_Required action_:
Find the string "turquoise" in the data, then copy every line where it is found.

Start of Provided entries

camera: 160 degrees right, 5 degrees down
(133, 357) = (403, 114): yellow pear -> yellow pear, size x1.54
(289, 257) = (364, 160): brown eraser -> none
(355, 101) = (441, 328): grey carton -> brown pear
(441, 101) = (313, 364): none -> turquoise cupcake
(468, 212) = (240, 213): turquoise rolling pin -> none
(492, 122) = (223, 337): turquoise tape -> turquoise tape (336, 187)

End of Provided entries

_Answer to the problem_:
(441, 101) = (313, 364): none -> turquoise cupcake
(468, 212) = (240, 213): turquoise rolling pin -> none
(492, 122) = (223, 337): turquoise tape -> turquoise tape (336, 187)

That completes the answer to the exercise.